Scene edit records

—————

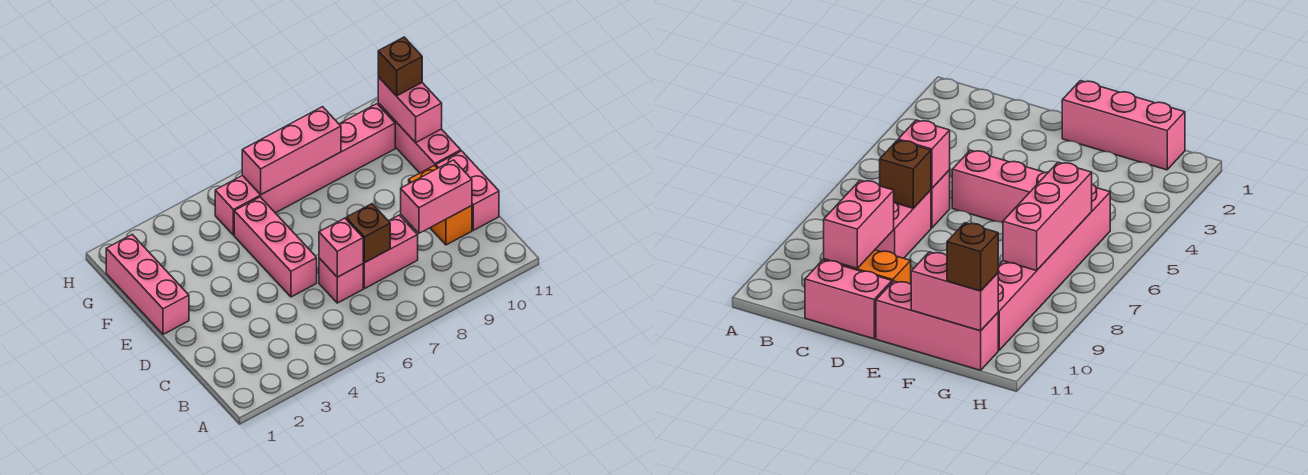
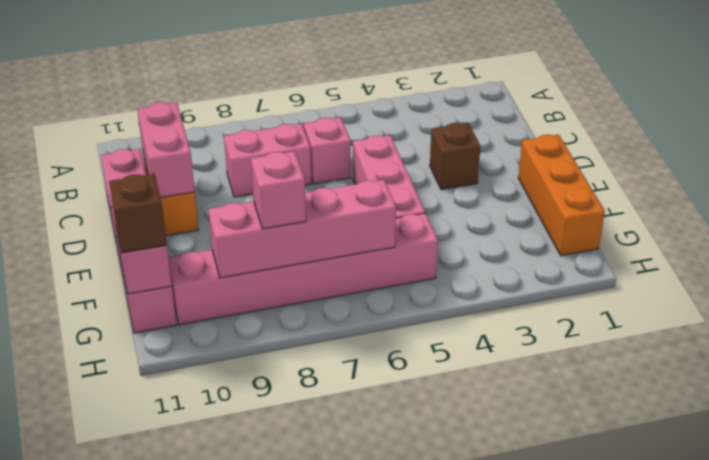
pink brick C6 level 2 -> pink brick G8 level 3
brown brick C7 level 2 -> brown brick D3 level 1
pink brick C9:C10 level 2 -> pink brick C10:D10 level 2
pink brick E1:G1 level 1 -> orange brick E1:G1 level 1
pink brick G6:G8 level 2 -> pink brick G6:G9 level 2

—————

* Your assignment: Copy out the lines above with "pink" in them.

* Answer section:
pink brick C6 level 2 -> pink brick G8 level 3
pink brick C9:C10 level 2 -> pink brick C10:D10 level 2
pink brick E1:G1 level 1 -> orange brick E1:G1 level 1
pink brick G6:G8 level 2 -> pink brick G6:G9 level 2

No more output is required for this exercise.